--- Exercise data Enclosed Below ---

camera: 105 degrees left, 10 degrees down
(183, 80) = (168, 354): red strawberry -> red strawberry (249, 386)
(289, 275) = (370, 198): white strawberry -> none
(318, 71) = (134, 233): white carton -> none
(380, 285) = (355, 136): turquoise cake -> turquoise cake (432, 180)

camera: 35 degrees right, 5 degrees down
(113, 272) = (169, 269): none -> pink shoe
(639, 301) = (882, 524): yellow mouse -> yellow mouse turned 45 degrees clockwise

--- End of Enclosed Exercise data ---
--- Exercise data Enclosed Below ---

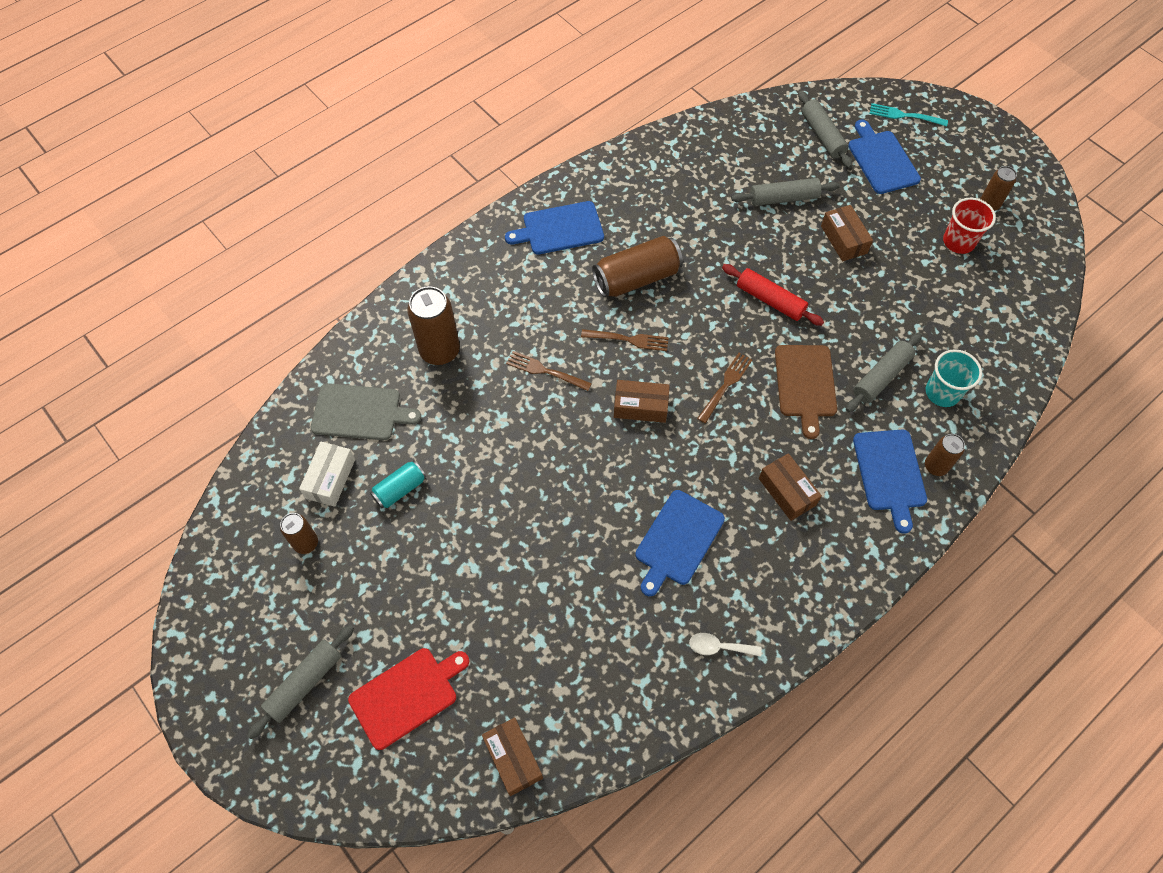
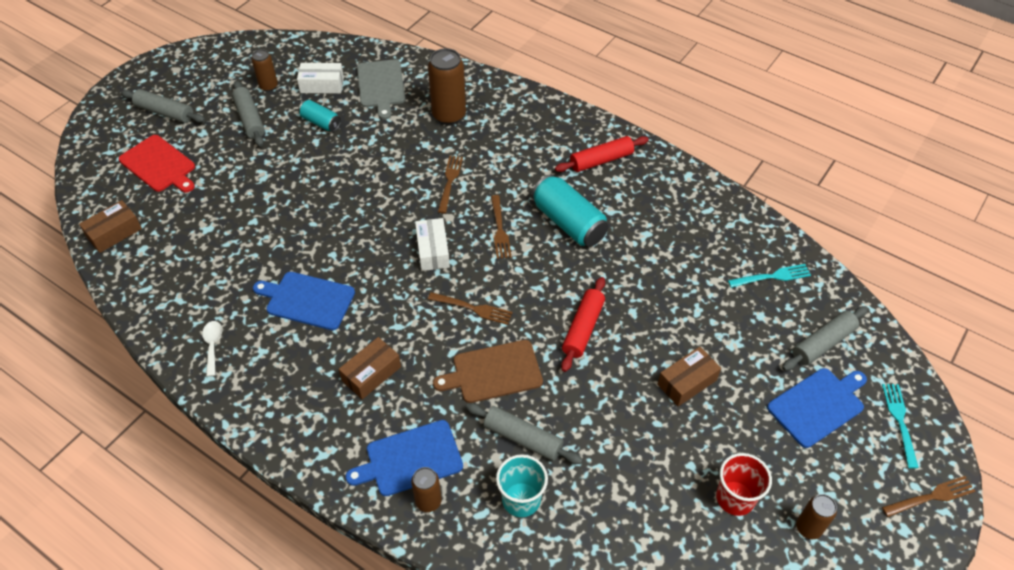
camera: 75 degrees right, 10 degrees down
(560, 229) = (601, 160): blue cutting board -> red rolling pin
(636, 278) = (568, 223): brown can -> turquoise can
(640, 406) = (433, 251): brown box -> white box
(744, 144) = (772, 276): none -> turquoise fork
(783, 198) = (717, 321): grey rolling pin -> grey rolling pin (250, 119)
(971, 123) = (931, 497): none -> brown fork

--- End of Enclosed Exercise data ---

Print the lines above from the one with "(783, 198) = (717, 321): grey" through the one with "(971, 123) = (931, 497): none -> brown fork", both included, exactly as written and nothing more.

> Solution below:
(783, 198) = (717, 321): grey rolling pin -> grey rolling pin (250, 119)
(971, 123) = (931, 497): none -> brown fork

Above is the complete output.